=== Dataset excerpt ===
*** Begin section ***
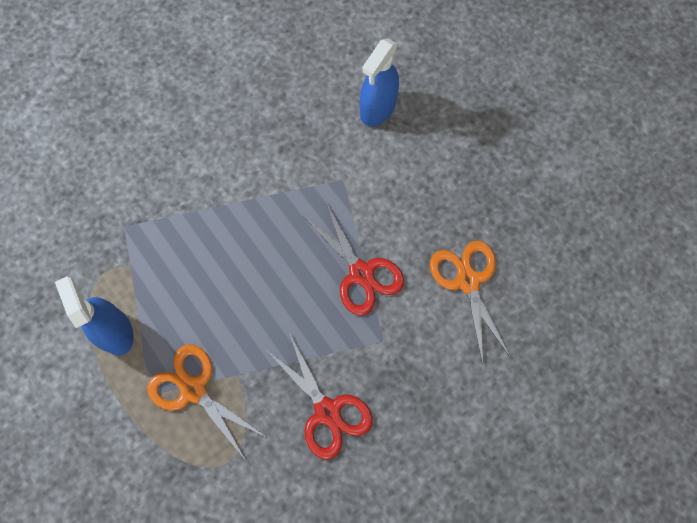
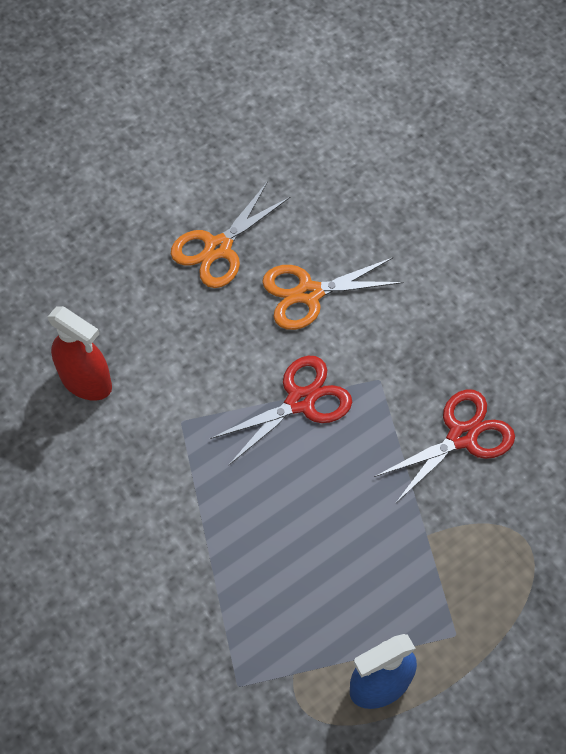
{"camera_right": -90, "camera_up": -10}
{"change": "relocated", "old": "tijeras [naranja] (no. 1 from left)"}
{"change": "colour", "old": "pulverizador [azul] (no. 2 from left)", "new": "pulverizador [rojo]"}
*** End section ***
=== Description of the task ===
Before copying the data, remove the pictures. Then repeat the rest exactly.

=== Exercise output ===
{"camera_right": -90, "camera_up": -10}
{"change": "relocated", "old": "tijeras [naranja] (no. 1 from left)"}
{"change": "colour", "old": "pulverizador [azul] (no. 2 from left)", "new": "pulverizador [rojo]"}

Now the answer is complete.